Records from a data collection
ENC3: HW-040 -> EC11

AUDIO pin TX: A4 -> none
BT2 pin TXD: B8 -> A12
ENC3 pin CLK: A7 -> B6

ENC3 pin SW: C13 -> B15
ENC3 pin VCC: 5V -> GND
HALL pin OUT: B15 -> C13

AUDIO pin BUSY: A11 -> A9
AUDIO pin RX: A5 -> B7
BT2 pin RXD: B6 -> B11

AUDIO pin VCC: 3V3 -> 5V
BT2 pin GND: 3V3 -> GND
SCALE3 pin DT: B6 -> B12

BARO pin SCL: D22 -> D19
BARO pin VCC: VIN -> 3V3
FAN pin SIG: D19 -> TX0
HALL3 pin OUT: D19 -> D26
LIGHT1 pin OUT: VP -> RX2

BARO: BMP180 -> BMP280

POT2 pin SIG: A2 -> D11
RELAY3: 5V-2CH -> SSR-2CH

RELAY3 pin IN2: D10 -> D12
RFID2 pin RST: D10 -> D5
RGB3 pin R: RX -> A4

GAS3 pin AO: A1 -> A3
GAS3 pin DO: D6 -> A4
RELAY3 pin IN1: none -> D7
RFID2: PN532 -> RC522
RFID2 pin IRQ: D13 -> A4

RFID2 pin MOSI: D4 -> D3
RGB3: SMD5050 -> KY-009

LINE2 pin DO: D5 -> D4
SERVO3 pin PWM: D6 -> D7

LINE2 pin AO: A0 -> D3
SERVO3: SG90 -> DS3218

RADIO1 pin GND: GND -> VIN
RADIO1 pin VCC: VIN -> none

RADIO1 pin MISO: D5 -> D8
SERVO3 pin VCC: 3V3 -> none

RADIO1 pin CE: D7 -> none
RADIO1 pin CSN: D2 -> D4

# [TASK INSTRUCTIONS]
Could you return exactly the stretch of the data above that starts at the line with "BT2 pin TXD: B8 -> A12" and ends at the line with "BARO: BMP180 -> BMP280", both lines included?

# [RESPONSE]
BT2 pin TXD: B8 -> A12
ENC3 pin CLK: A7 -> B6

ENC3 pin SW: C13 -> B15
ENC3 pin VCC: 5V -> GND
HALL pin OUT: B15 -> C13

AUDIO pin BUSY: A11 -> A9
AUDIO pin RX: A5 -> B7
BT2 pin RXD: B6 -> B11

AUDIO pin VCC: 3V3 -> 5V
BT2 pin GND: 3V3 -> GND
SCALE3 pin DT: B6 -> B12

BARO pin SCL: D22 -> D19
BARO pin VCC: VIN -> 3V3
FAN pin SIG: D19 -> TX0
HALL3 pin OUT: D19 -> D26
LIGHT1 pin OUT: VP -> RX2

BARO: BMP180 -> BMP280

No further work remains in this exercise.